Work instruction
Would you please retype, exactly, the lines of the listing below between the line with "(237, 147) = (222, 343): blue" and the line with "camera: 50 degrees right, 0 degrees up", inclusive?

==== Provided records

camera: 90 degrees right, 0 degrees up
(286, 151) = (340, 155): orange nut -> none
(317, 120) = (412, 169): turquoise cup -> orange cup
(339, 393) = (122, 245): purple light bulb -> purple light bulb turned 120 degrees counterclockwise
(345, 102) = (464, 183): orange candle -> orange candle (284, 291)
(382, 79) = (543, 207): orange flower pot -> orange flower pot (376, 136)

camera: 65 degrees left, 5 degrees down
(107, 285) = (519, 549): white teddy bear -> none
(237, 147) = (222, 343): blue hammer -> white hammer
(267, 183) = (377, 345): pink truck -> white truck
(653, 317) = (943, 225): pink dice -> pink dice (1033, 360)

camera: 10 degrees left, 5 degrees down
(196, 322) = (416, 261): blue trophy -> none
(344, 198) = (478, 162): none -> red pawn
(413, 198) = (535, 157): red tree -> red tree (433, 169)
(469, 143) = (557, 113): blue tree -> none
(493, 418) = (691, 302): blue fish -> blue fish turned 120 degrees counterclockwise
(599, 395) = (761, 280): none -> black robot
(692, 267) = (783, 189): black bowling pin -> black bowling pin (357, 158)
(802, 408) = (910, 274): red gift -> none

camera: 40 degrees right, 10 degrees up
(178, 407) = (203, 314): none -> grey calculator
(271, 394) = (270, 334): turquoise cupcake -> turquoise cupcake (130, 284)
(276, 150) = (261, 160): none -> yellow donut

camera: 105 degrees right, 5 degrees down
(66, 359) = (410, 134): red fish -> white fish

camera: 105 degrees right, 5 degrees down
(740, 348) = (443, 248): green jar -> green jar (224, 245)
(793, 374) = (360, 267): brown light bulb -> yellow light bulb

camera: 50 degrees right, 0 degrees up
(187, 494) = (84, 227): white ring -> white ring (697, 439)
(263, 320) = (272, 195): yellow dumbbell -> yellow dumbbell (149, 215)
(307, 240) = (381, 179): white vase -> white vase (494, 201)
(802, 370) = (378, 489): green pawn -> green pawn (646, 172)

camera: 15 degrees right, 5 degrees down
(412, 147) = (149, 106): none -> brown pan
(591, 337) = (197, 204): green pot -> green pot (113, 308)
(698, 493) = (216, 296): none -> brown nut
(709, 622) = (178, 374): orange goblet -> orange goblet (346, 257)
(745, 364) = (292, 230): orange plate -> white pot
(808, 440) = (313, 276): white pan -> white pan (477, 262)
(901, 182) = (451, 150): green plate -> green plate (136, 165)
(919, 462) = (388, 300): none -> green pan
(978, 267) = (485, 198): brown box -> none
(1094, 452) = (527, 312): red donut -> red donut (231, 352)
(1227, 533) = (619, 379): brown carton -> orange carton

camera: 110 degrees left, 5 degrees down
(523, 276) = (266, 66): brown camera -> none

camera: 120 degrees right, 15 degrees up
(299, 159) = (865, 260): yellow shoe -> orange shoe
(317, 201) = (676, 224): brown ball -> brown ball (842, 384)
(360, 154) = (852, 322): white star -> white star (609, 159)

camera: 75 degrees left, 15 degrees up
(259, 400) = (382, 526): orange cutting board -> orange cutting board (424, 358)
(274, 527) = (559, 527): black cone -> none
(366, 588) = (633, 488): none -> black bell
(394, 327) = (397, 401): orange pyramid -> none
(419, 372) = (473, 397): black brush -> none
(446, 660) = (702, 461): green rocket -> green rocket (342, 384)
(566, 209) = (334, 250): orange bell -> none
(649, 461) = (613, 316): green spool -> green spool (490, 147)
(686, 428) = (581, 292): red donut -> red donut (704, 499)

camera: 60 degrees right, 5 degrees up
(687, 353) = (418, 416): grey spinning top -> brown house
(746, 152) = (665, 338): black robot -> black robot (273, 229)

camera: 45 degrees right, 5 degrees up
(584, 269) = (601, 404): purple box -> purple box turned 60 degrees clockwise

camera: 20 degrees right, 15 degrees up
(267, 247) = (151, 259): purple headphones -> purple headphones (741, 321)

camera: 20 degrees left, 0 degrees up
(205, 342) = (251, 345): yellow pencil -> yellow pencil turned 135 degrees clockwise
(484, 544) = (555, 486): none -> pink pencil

========

Response to the exercise
(237, 147) = (222, 343): blue hammer -> white hammer
(267, 183) = (377, 345): pink truck -> white truck
(653, 317) = (943, 225): pink dice -> pink dice (1033, 360)

camera: 10 degrees left, 5 degrees down
(196, 322) = (416, 261): blue trophy -> none
(344, 198) = (478, 162): none -> red pawn
(413, 198) = (535, 157): red tree -> red tree (433, 169)
(469, 143) = (557, 113): blue tree -> none
(493, 418) = (691, 302): blue fish -> blue fish turned 120 degrees counterclockwise
(599, 395) = (761, 280): none -> black robot
(692, 267) = (783, 189): black bowling pin -> black bowling pin (357, 158)
(802, 408) = (910, 274): red gift -> none

camera: 40 degrees right, 10 degrees up
(178, 407) = (203, 314): none -> grey calculator
(271, 394) = (270, 334): turquoise cupcake -> turquoise cupcake (130, 284)
(276, 150) = (261, 160): none -> yellow donut

camera: 105 degrees right, 5 degrees down
(66, 359) = (410, 134): red fish -> white fish

camera: 105 degrees right, 5 degrees down
(740, 348) = (443, 248): green jar -> green jar (224, 245)
(793, 374) = (360, 267): brown light bulb -> yellow light bulb

camera: 50 degrees right, 0 degrees up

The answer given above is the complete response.